* **Instructions to follow**:
From all the items, pull out every line that describes a shape, copying each one word for word. Leave the pictures themselves out of your answer.

* **Data taken from a collection**:
>>
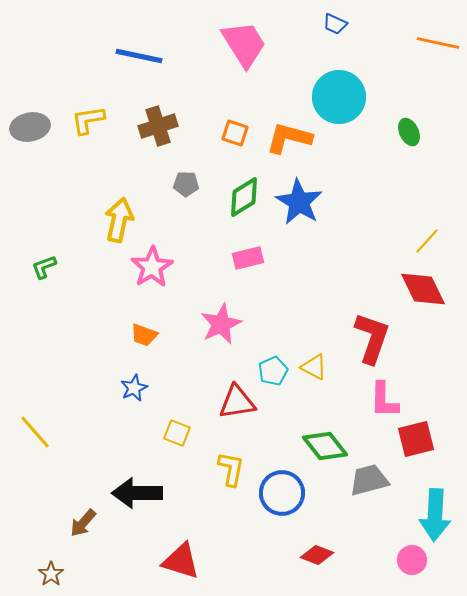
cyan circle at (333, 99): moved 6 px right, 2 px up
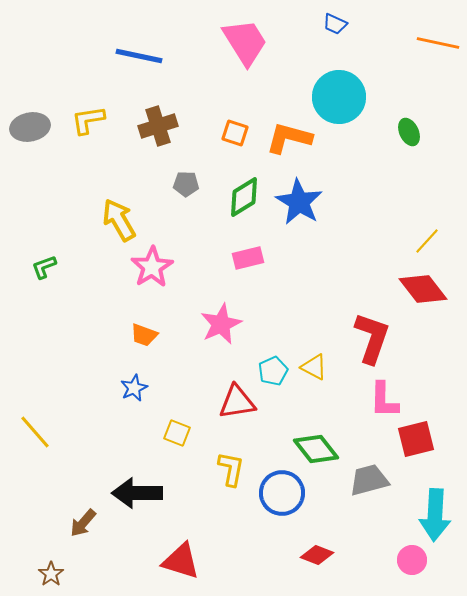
pink trapezoid at (244, 44): moved 1 px right, 2 px up
yellow arrow at (119, 220): rotated 42 degrees counterclockwise
red diamond at (423, 289): rotated 12 degrees counterclockwise
green diamond at (325, 446): moved 9 px left, 3 px down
<<
* **Task solution**:
cyan circle at (333, 99): moved 6 px right, 2 px up
pink trapezoid at (244, 44): moved 1 px right, 2 px up
yellow arrow at (119, 220): rotated 42 degrees counterclockwise
red diamond at (423, 289): rotated 12 degrees counterclockwise
green diamond at (325, 446): moved 9 px left, 3 px down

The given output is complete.